Source data
=== Section Start ===
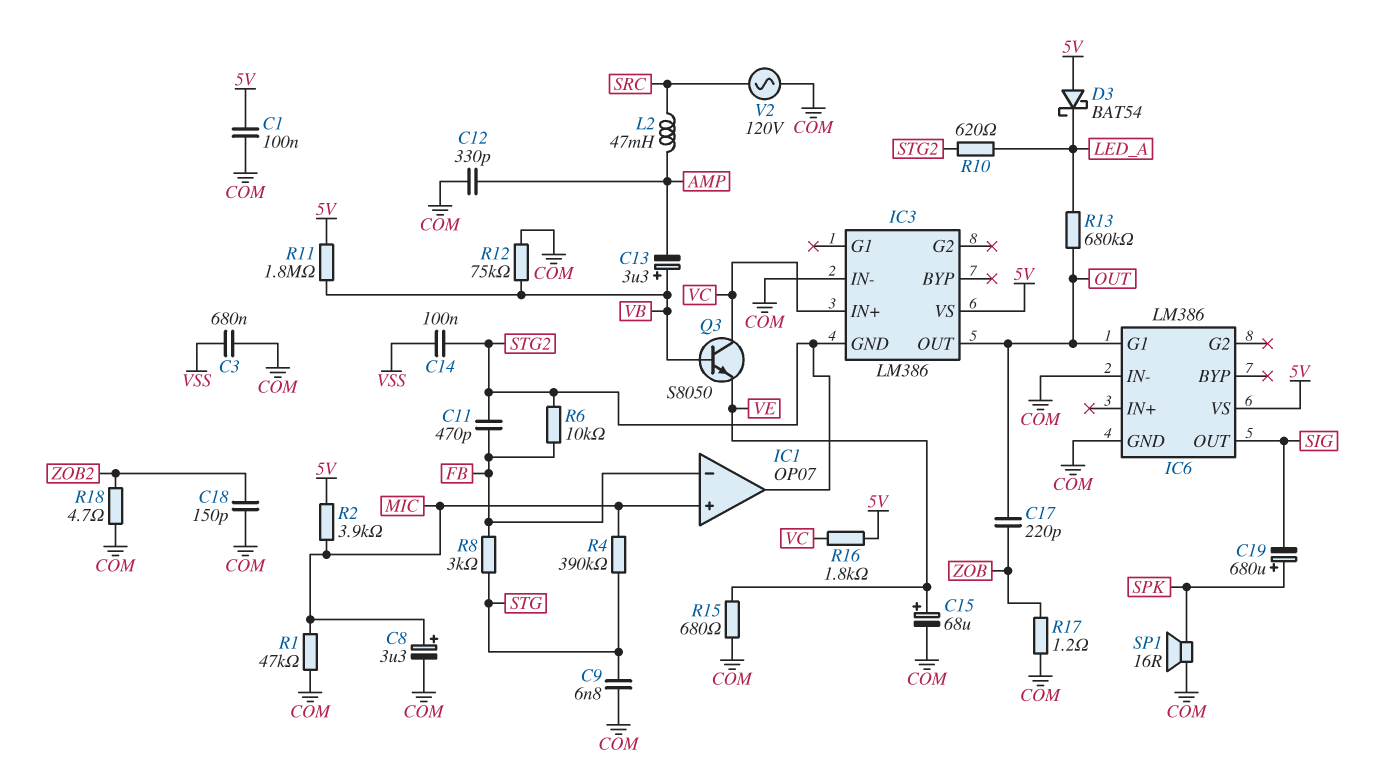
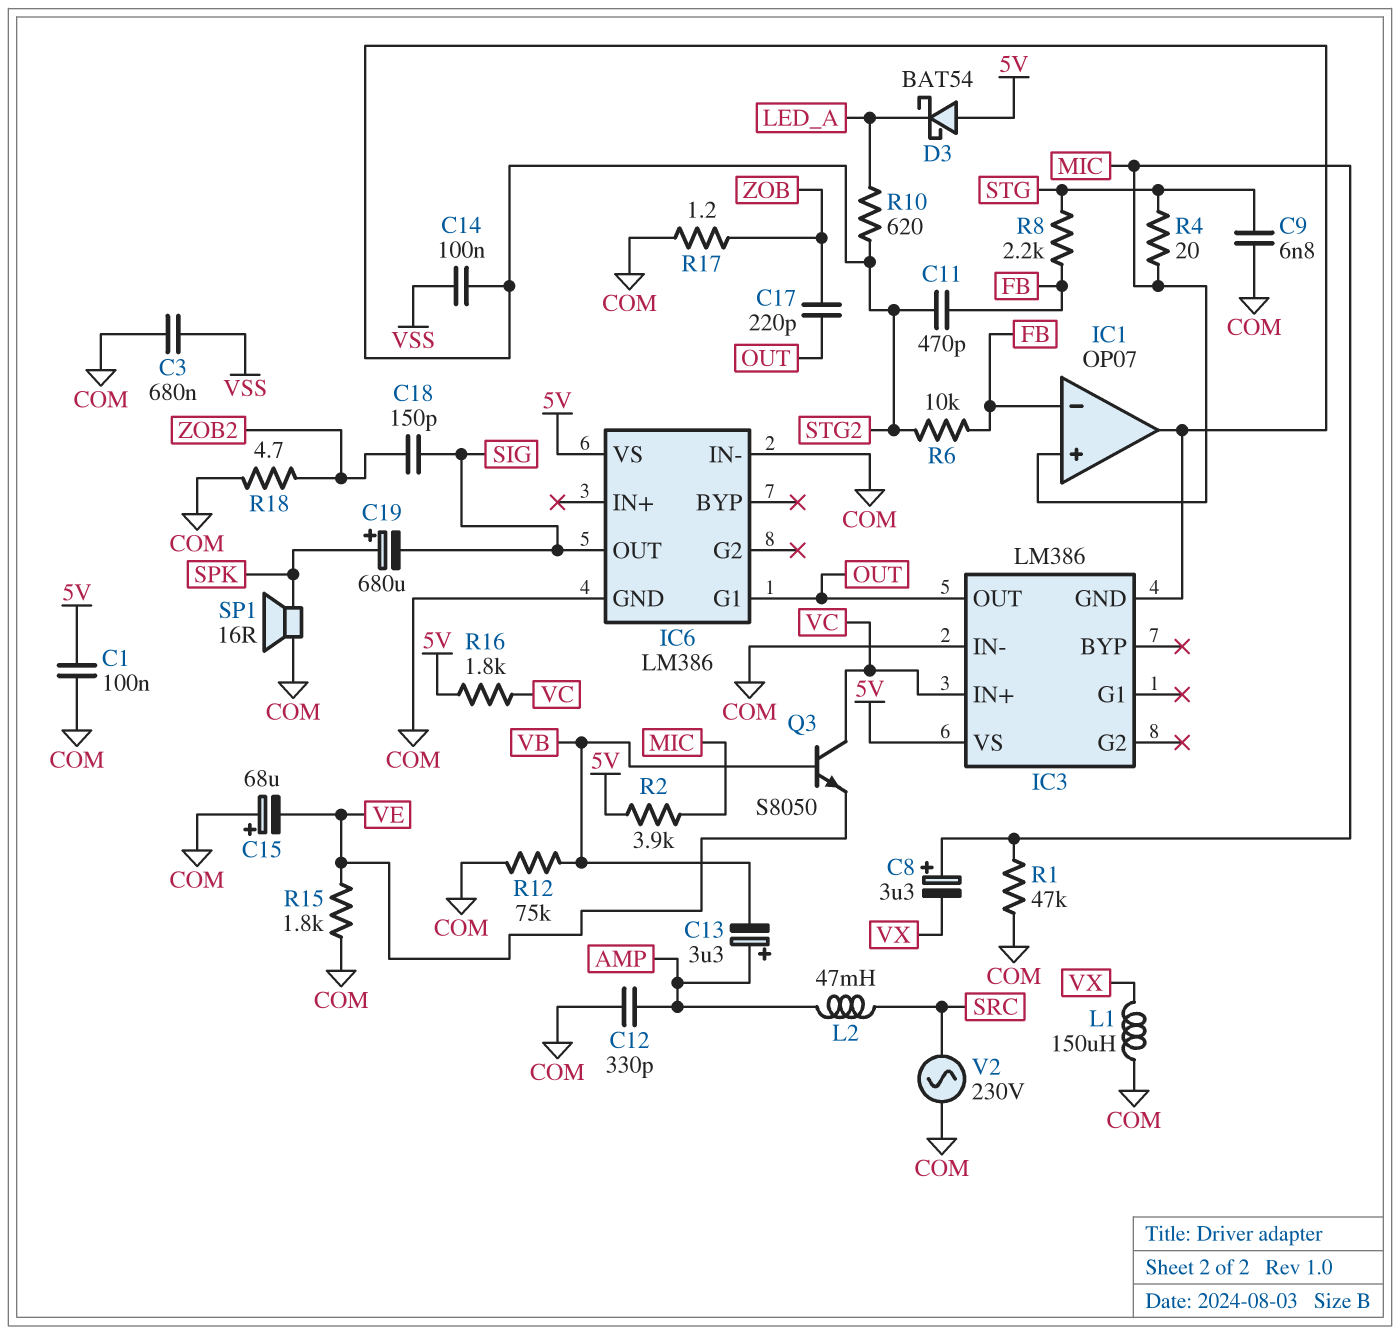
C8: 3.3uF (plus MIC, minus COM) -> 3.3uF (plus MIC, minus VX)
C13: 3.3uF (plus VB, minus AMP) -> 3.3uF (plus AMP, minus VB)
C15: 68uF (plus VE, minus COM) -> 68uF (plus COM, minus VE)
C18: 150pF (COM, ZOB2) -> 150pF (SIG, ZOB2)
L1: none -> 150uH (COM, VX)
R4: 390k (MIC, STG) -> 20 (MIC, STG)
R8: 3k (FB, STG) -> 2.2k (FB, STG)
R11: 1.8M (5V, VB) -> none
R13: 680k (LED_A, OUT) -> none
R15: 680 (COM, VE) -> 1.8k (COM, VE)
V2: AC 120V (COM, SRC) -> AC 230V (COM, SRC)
=== Section End ===
### Activity
Select every line of the records holding the string "plus".

### Answer area
C8: 3.3uF (plus MIC, minus COM) -> 3.3uF (plus MIC, minus VX)
C13: 3.3uF (plus VB, minus AMP) -> 3.3uF (plus AMP, minus VB)
C15: 68uF (plus VE, minus COM) -> 68uF (plus COM, minus VE)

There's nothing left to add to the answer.